Task statement ▸
Would you find each line in the entries below with the string "green" and copy it?

Provided material ▸
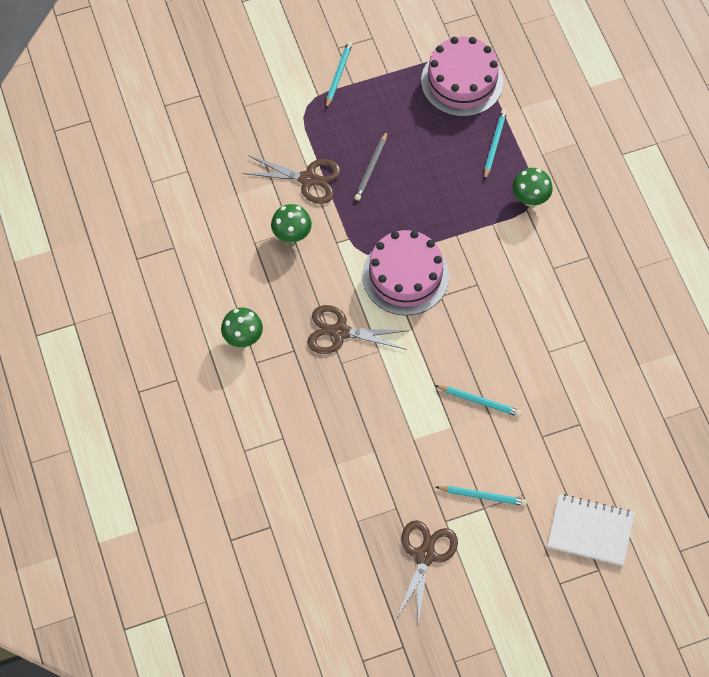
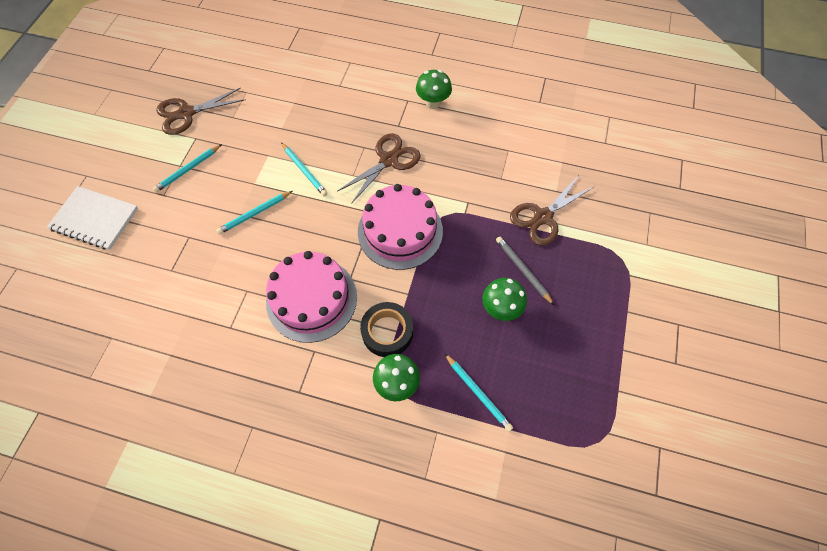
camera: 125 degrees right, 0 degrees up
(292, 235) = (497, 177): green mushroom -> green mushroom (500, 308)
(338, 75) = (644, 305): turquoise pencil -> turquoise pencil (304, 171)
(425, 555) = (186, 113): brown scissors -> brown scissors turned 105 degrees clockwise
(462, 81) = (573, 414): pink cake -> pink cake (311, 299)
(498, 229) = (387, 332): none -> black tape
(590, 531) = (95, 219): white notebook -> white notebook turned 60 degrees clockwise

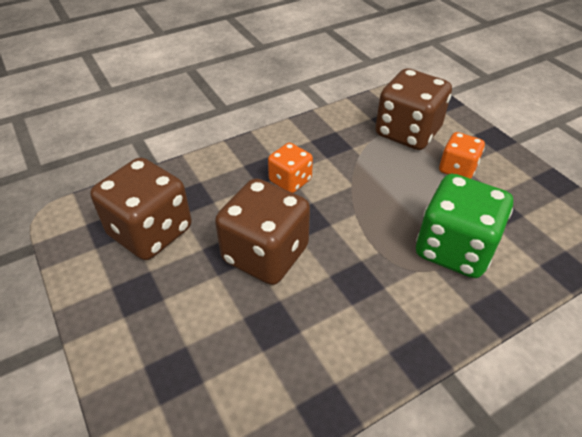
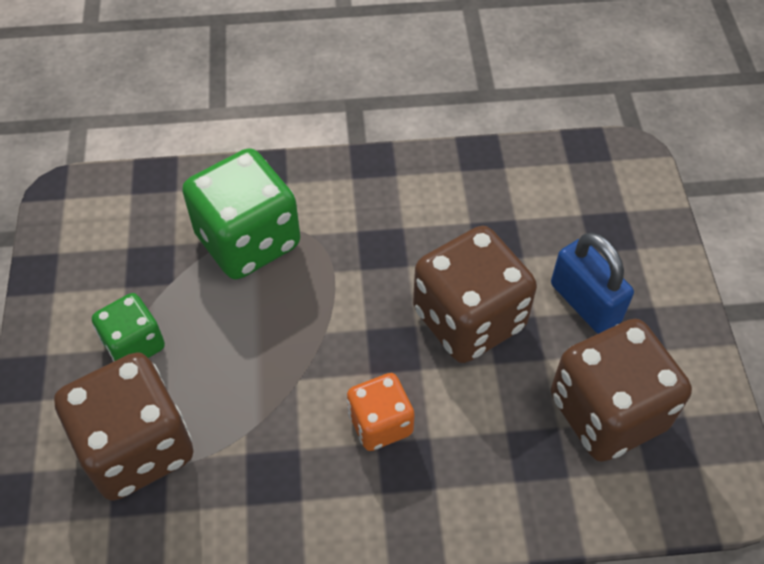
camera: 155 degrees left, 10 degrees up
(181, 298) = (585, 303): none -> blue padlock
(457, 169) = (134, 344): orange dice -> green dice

Solution below ▸
(292, 235) = (497, 177): green mushroom -> green mushroom (500, 308)
(457, 169) = (134, 344): orange dice -> green dice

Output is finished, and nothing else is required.